• Task data:
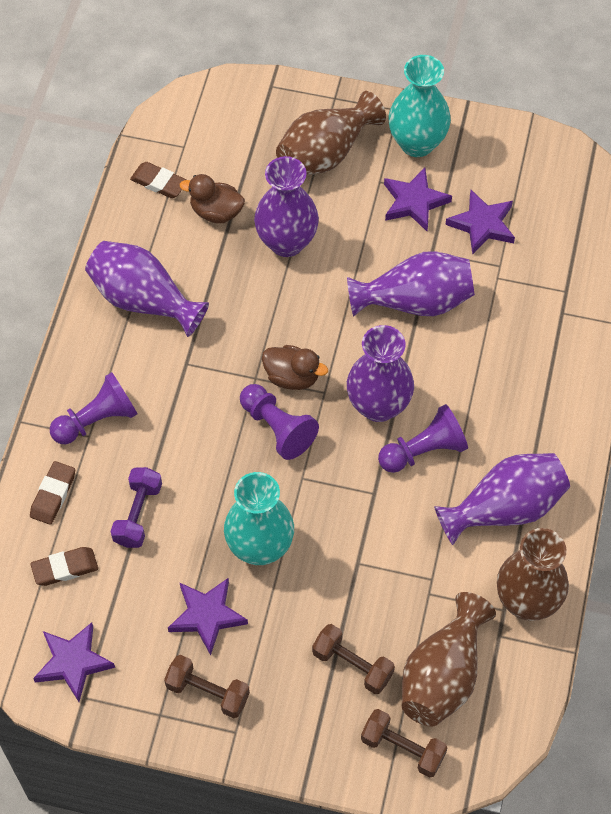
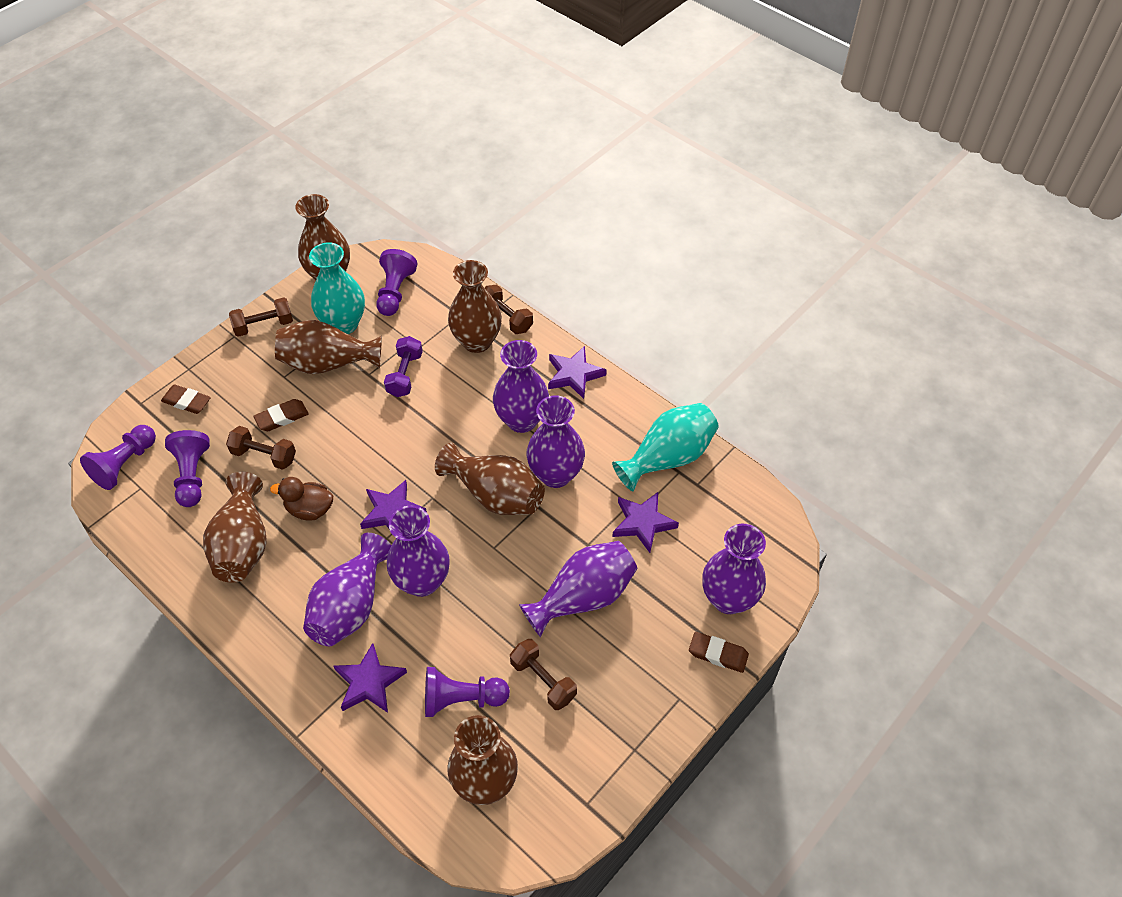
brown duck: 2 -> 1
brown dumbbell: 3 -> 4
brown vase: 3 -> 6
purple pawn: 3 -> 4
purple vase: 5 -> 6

• Your task: An exact, image-free transcript of the material is required.

• Task solution:
brown duck: 2 -> 1
brown dumbbell: 3 -> 4
brown vase: 3 -> 6
purple pawn: 3 -> 4
purple vase: 5 -> 6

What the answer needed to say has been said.